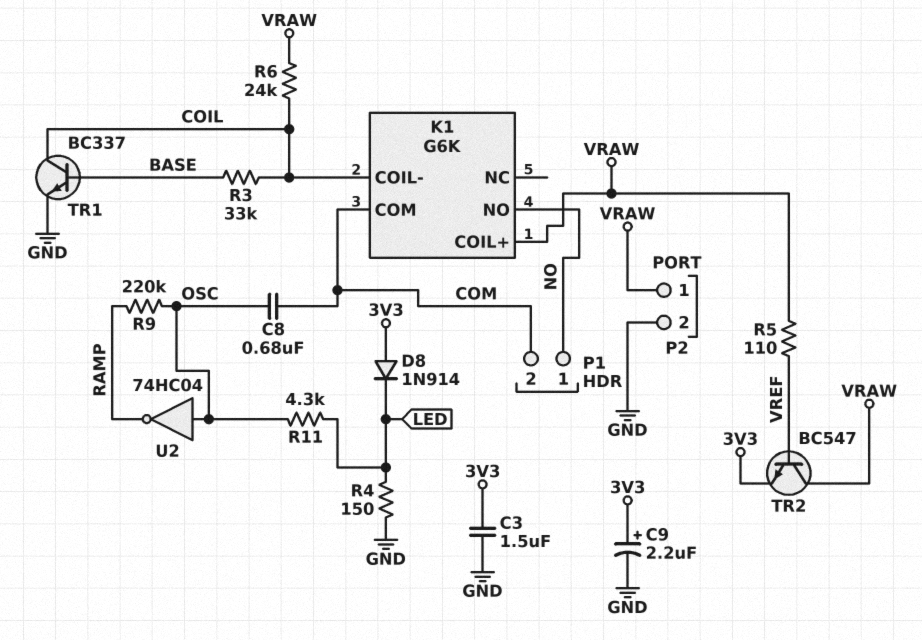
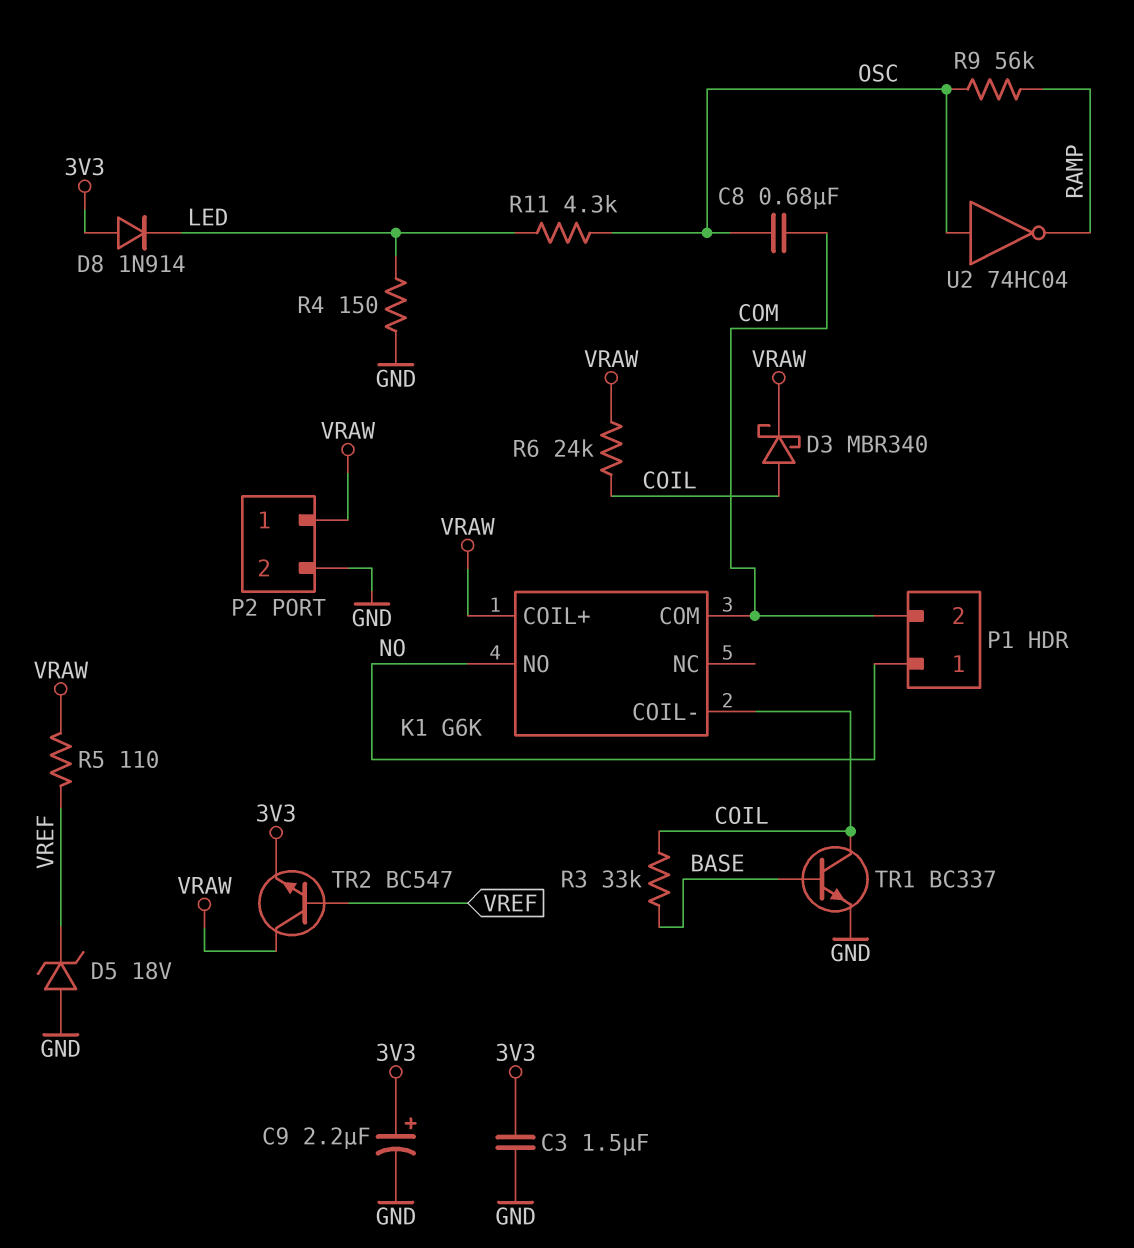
D3: none -> schottky MBR340 (A COIL, K VRAW)
D5: none -> zener 18V (A GND, K VREF)
R9: 220k (OSC, RAMP) -> 56k (OSC, RAMP)

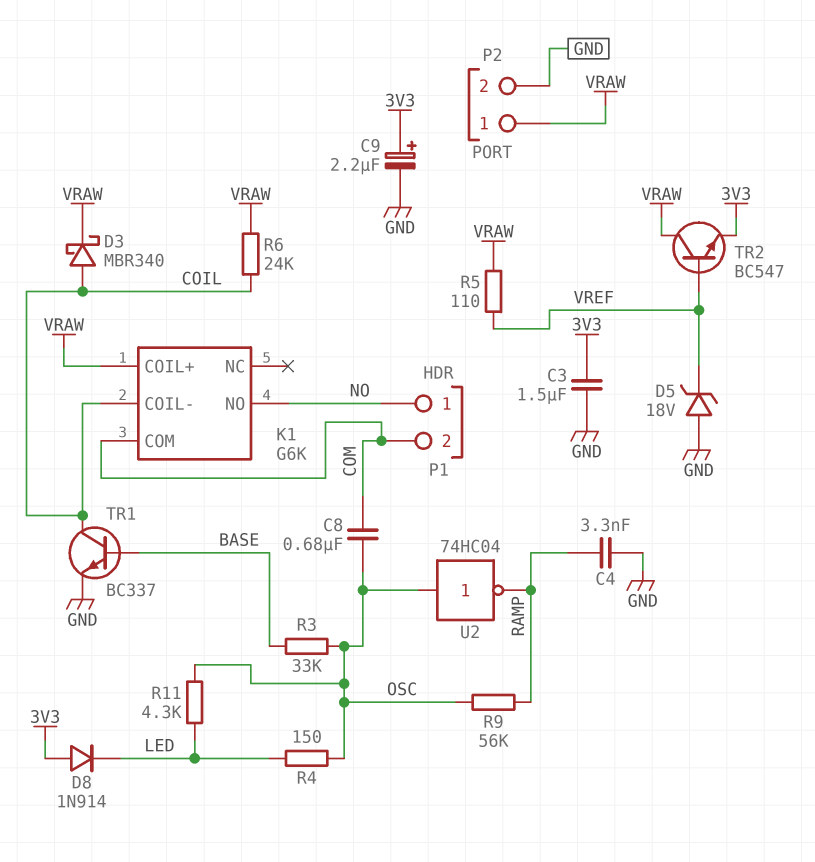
C4: none -> 3.3nF (GND, RAMP)
R3: 33k (BASE, COIL) -> 33k (BASE, OSC)
R4: 150 (GND, LED) -> 150 (LED, OSC)

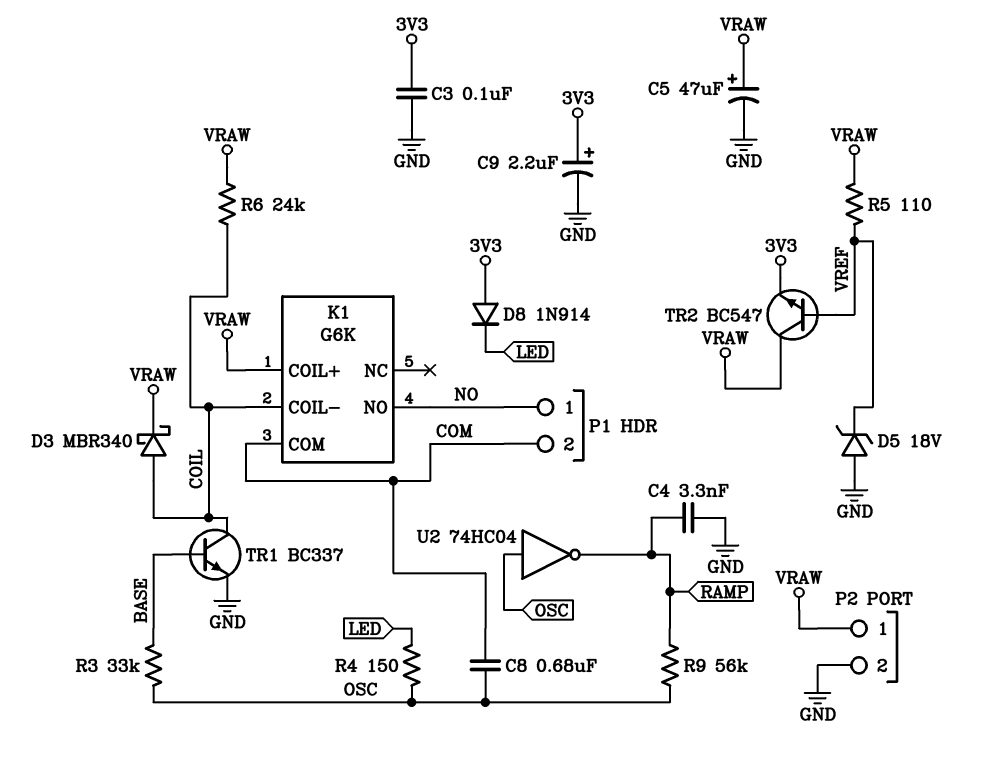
C3: 1.5uF (3V3, GND) -> 100nF (3V3, GND)
C5: none -> 47uF (plus VRAW, minus GND)
R11: 4.3k (LED, OSC) -> none

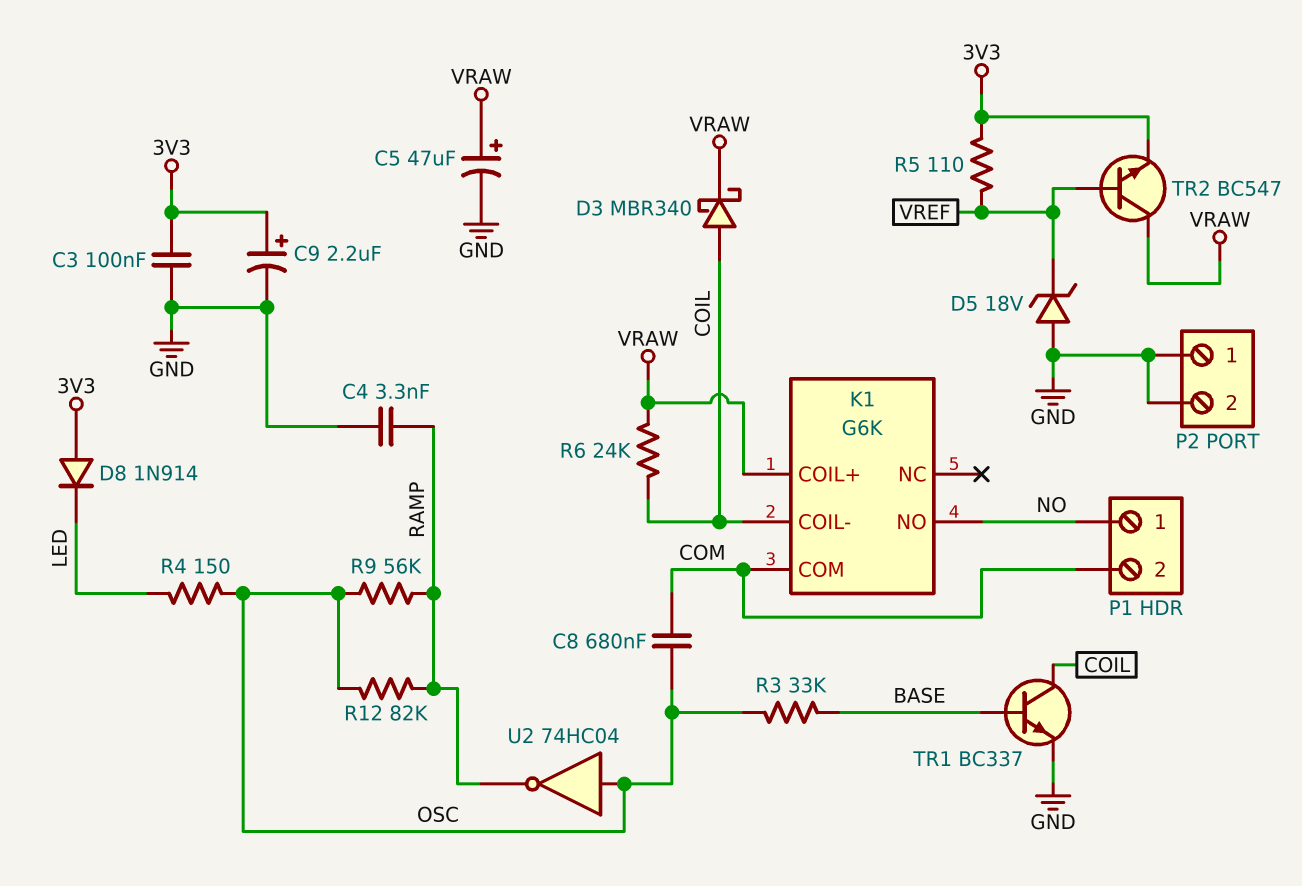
P2 pin 1: VRAW -> GND
R5: 110 (VRAW, VREF) -> 110 (3V3, VREF)
R12: none -> 82k (OSC, RAMP)

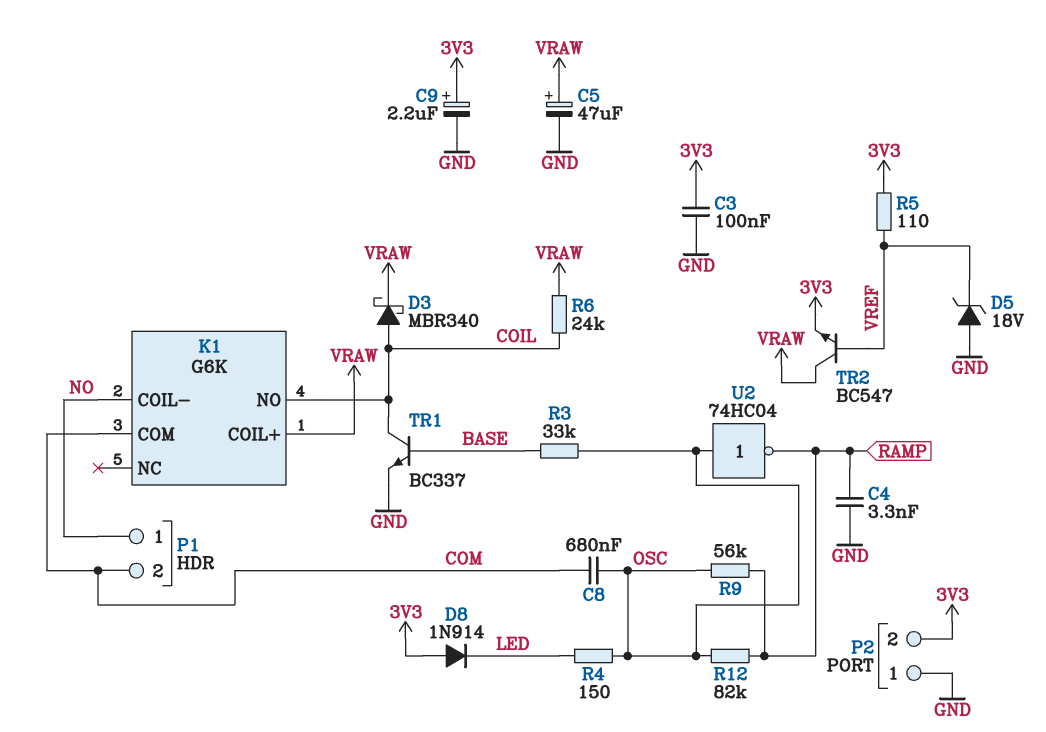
K1 pin COIL-: COIL -> NO
K1 pin NO: NO -> COIL
P2 pin 2: GND -> 3V3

→ **The task**
Identify each line in the records above that contains the word "VREF", and copy it out in full.

→ **Response area**
D5: none -> zener 18V (A GND, K VREF)
R5: 110 (VRAW, VREF) -> 110 (3V3, VREF)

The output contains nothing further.